DATA EXTRACT: Begin
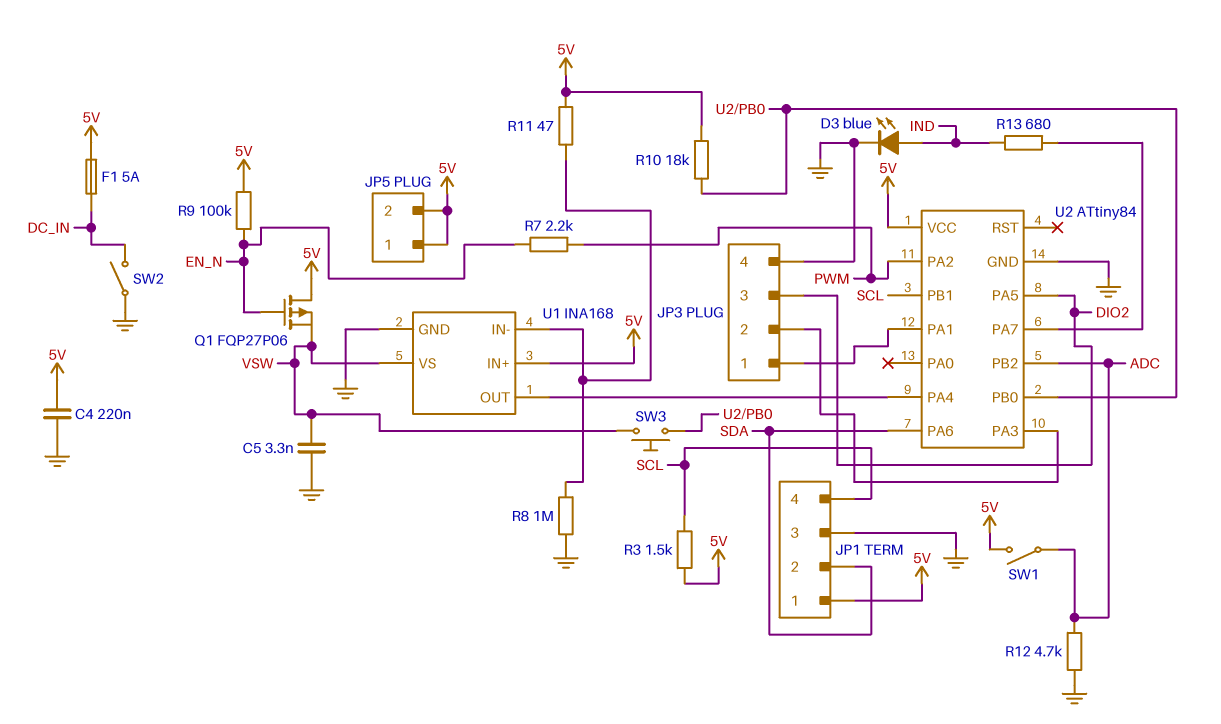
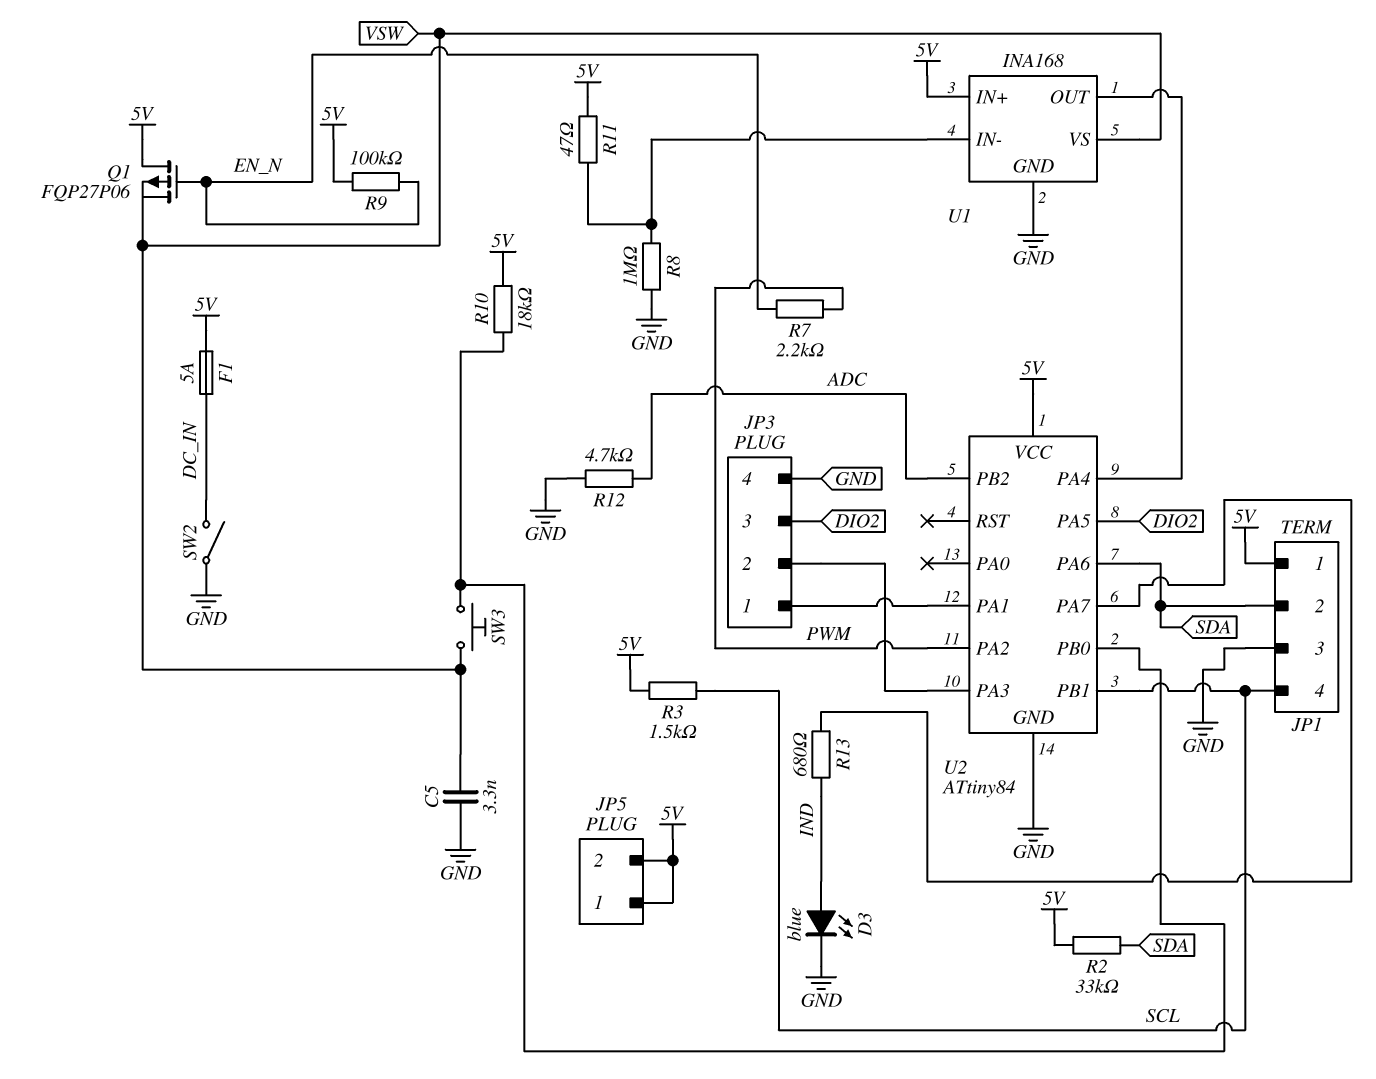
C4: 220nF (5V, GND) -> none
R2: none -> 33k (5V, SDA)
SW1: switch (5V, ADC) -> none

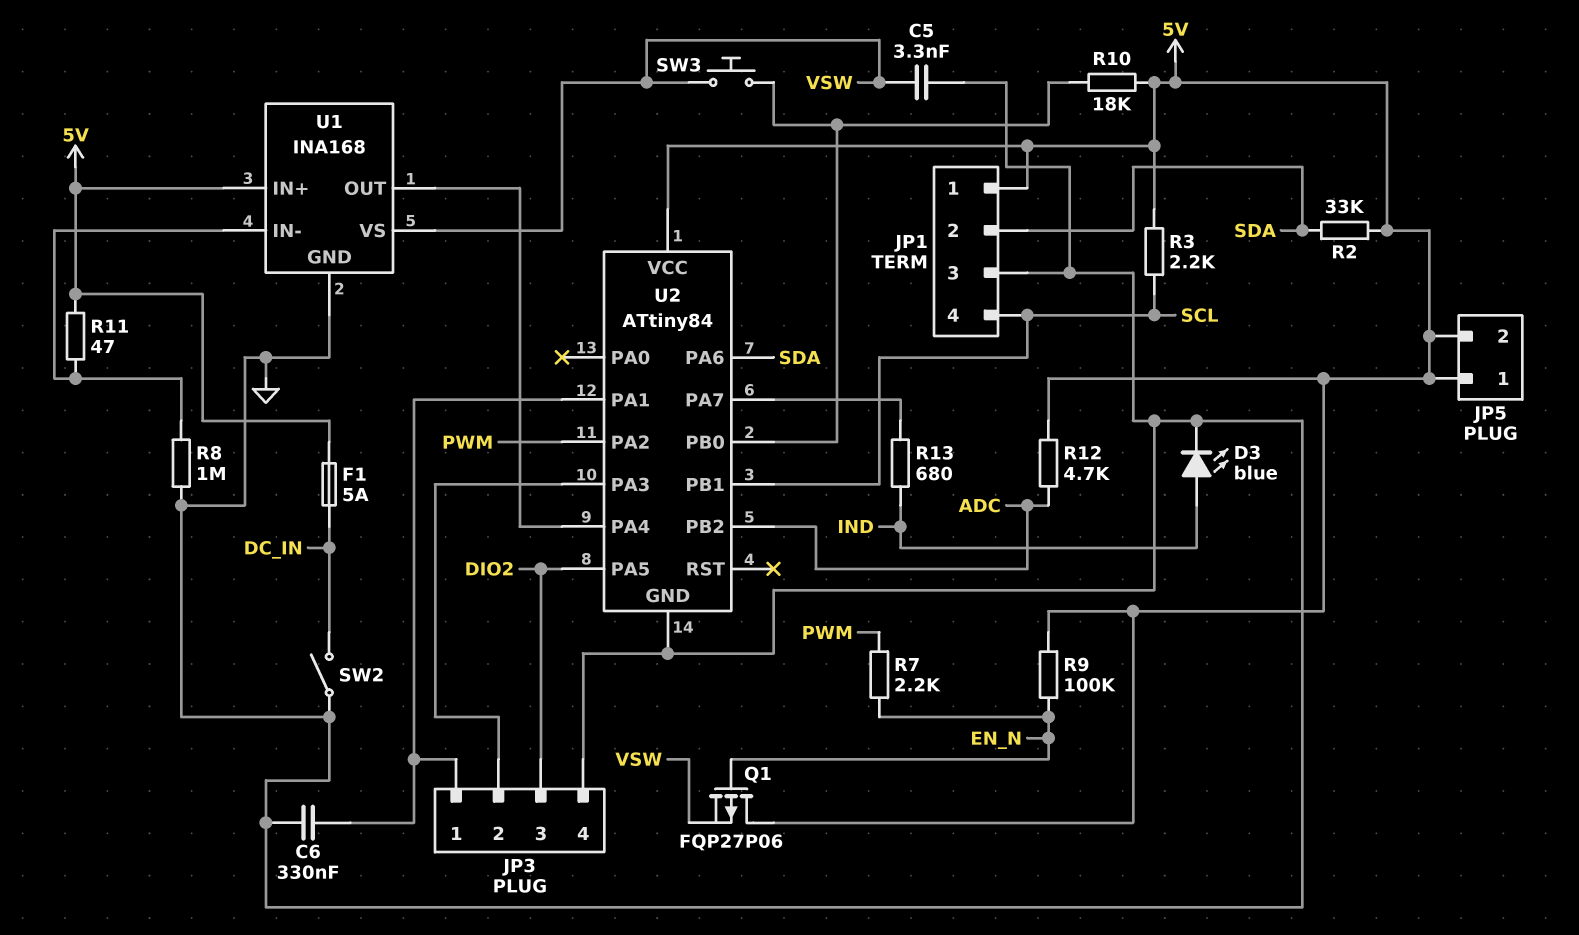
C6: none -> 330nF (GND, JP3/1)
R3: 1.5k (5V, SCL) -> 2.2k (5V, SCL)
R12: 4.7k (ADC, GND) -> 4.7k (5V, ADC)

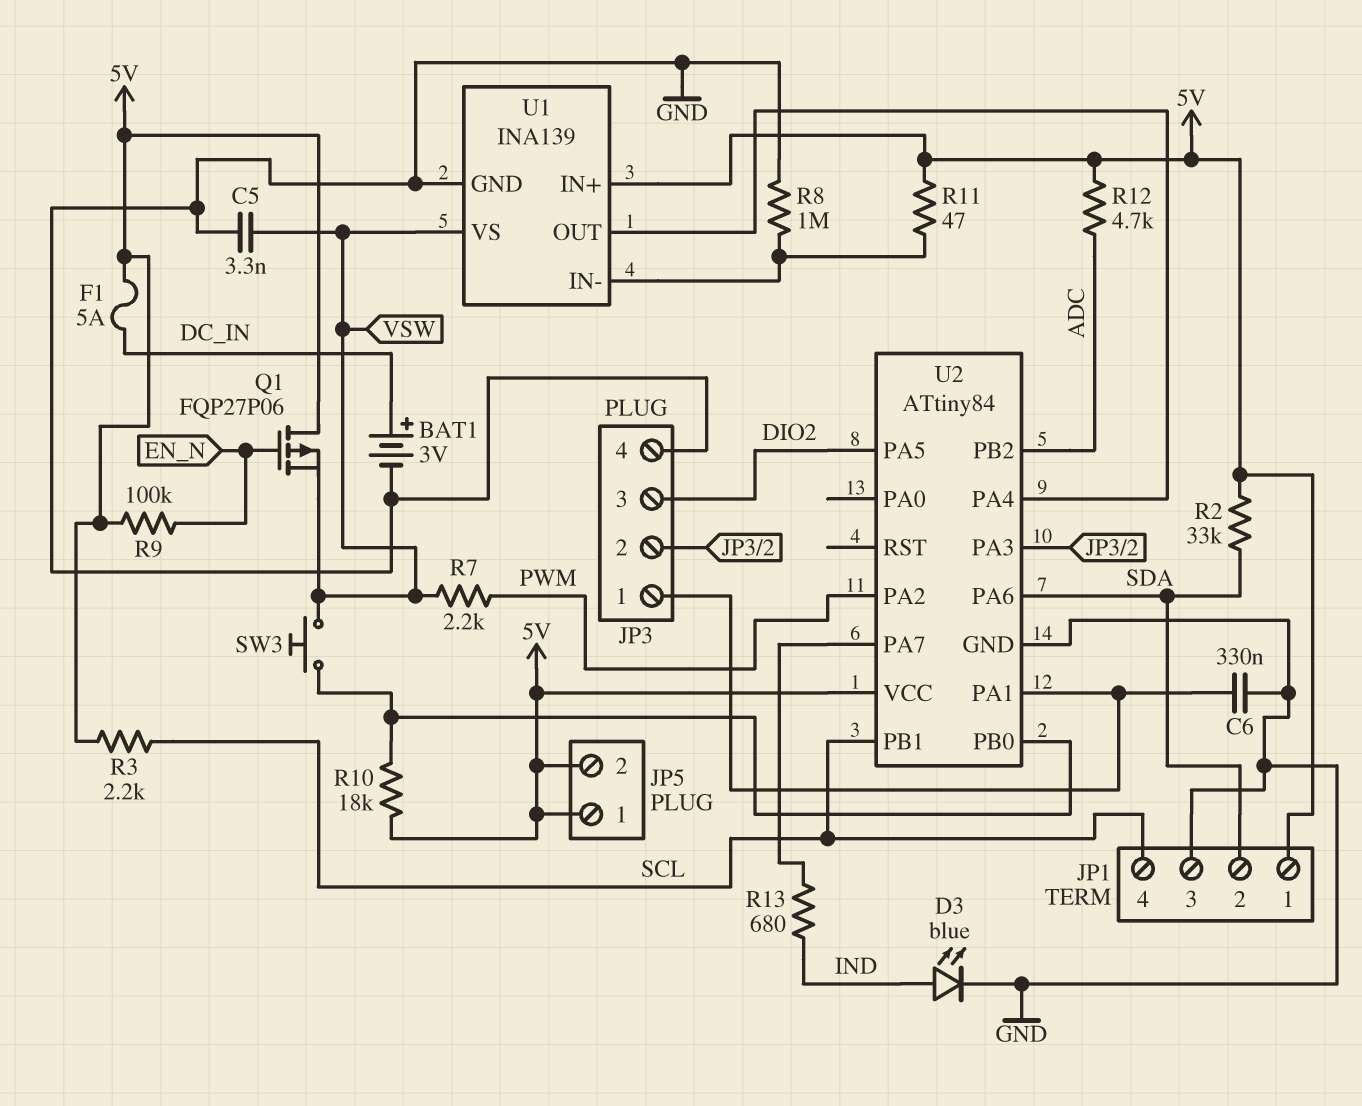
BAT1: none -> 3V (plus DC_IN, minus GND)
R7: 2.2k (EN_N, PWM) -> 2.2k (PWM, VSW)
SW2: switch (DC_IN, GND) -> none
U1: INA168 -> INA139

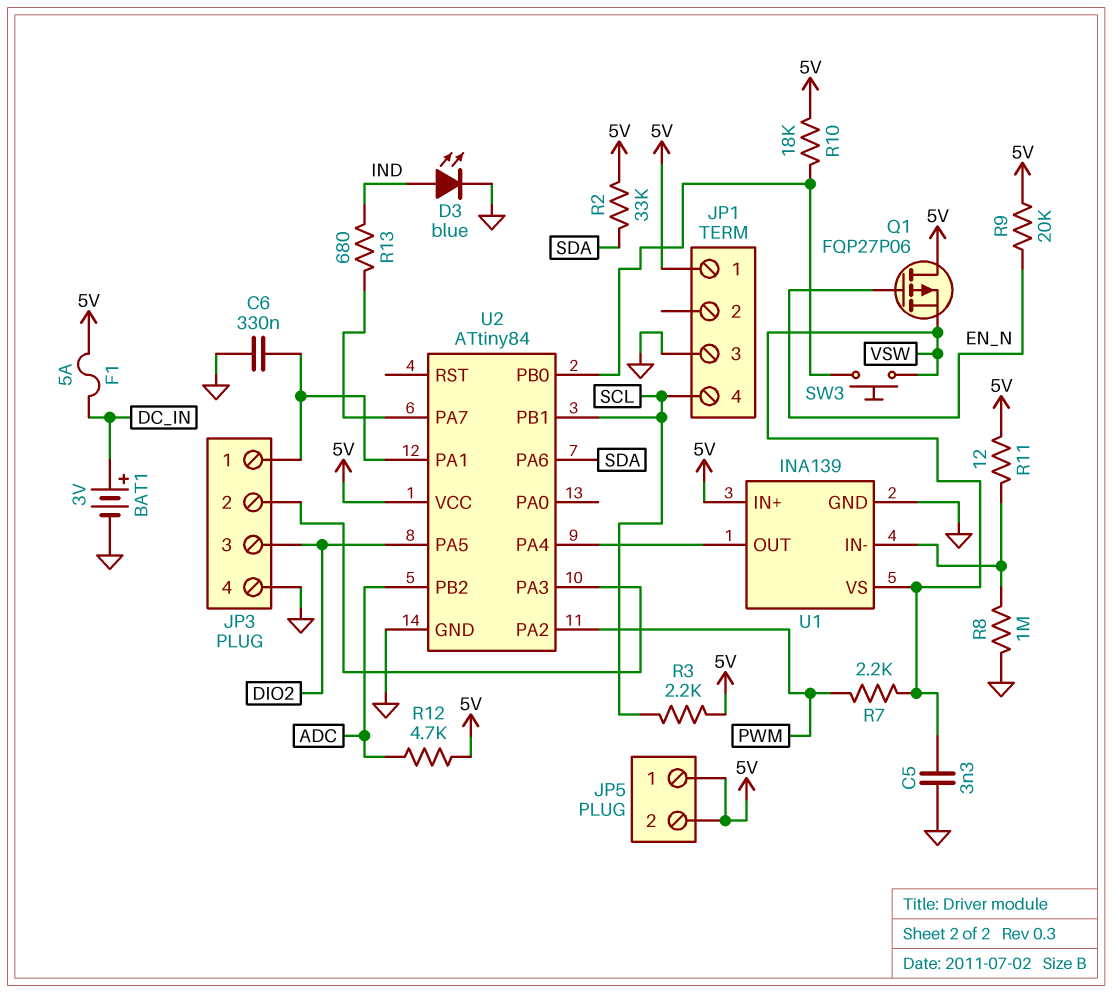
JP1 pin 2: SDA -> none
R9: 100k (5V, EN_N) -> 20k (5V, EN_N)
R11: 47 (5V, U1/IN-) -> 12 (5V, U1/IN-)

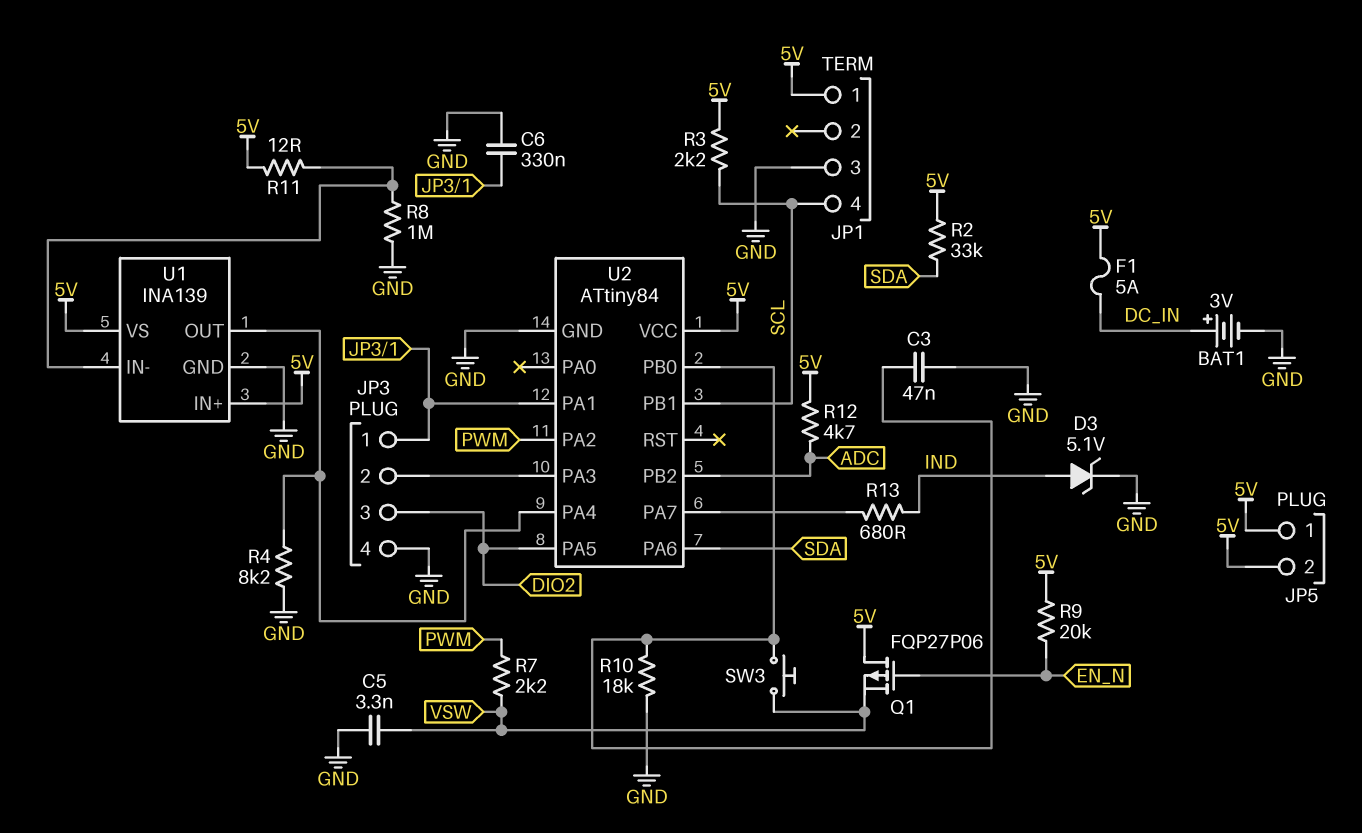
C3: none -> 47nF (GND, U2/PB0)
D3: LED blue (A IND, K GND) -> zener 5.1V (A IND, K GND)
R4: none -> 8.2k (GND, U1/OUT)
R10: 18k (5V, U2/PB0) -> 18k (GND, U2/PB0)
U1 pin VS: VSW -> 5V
DATA EXTRACT: End
Check each line of the listing above. Copy it if it holds the string "switch".

SW1: switch (5V, ADC) -> none
SW2: switch (DC_IN, GND) -> none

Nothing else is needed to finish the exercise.